Aim of the exercise: Working from the records below, repeat exactly the lines starting at the line that contains "(269, 761) = (87, 375): purple" and ending at the line that contains "(450, 274) = (795, 386): none -> white cube", inclusive.

━━━━━━━━━━━━━━━━━━━━━━━━━━━━━━

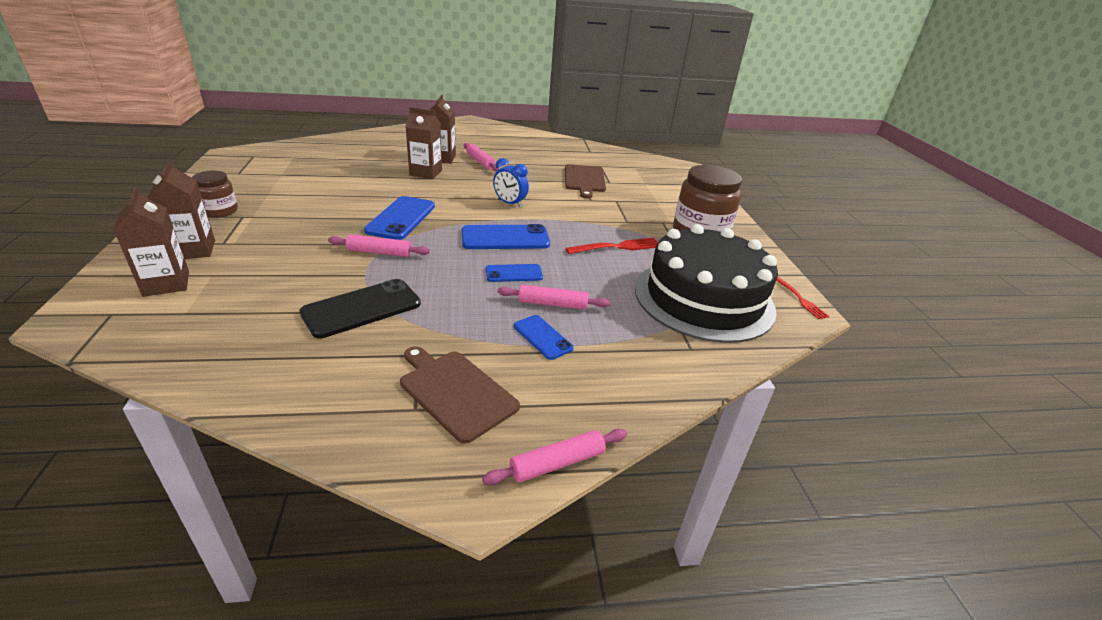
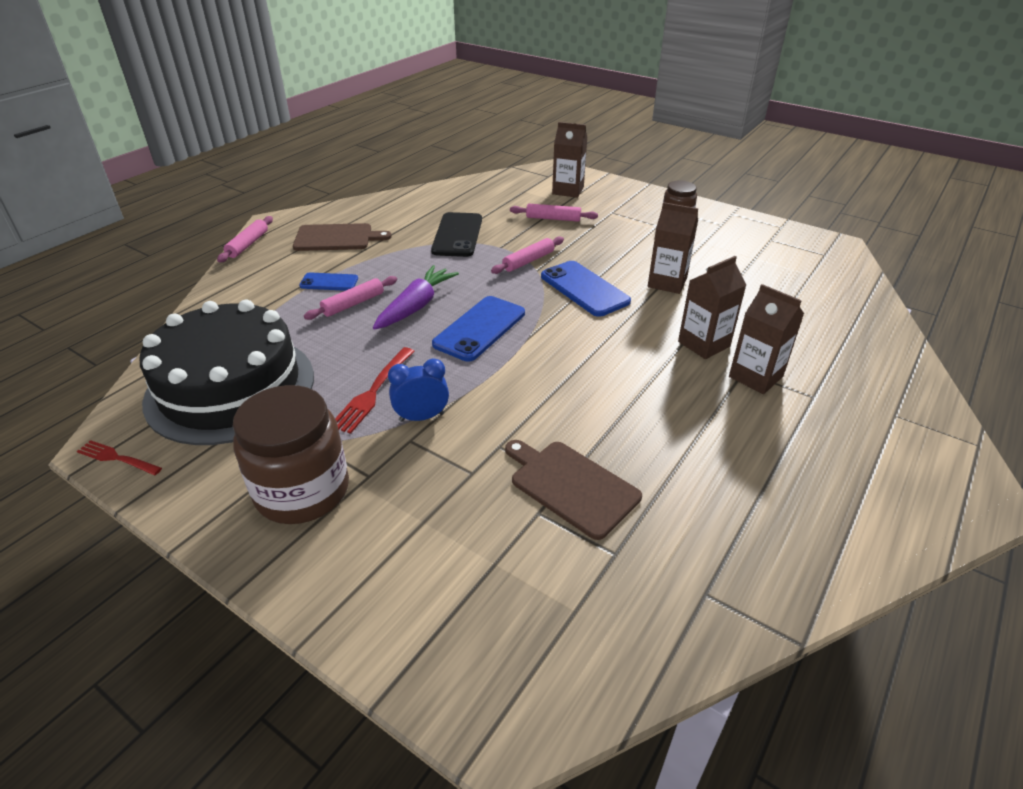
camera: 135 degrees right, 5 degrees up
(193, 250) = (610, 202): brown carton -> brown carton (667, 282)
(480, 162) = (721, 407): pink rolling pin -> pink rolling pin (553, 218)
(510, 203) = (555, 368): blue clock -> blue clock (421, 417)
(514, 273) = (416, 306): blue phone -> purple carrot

━━━━━━━━━━━━━━━━━━━━━━━━━━━━━━

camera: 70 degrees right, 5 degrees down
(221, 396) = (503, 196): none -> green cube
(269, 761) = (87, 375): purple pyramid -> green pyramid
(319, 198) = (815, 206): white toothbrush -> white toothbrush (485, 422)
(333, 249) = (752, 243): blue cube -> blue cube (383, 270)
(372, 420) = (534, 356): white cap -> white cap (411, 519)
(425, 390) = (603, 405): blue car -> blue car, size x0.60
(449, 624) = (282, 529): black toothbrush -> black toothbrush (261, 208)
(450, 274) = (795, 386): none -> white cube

━━━━━━━━━━━━━━━━━━━━━━━━━━━━━━

Solution to the problem:
(269, 761) = (87, 375): purple pyramid -> green pyramid
(319, 198) = (815, 206): white toothbrush -> white toothbrush (485, 422)
(333, 249) = (752, 243): blue cube -> blue cube (383, 270)
(372, 420) = (534, 356): white cap -> white cap (411, 519)
(425, 390) = (603, 405): blue car -> blue car, size x0.60
(449, 624) = (282, 529): black toothbrush -> black toothbrush (261, 208)
(450, 274) = (795, 386): none -> white cube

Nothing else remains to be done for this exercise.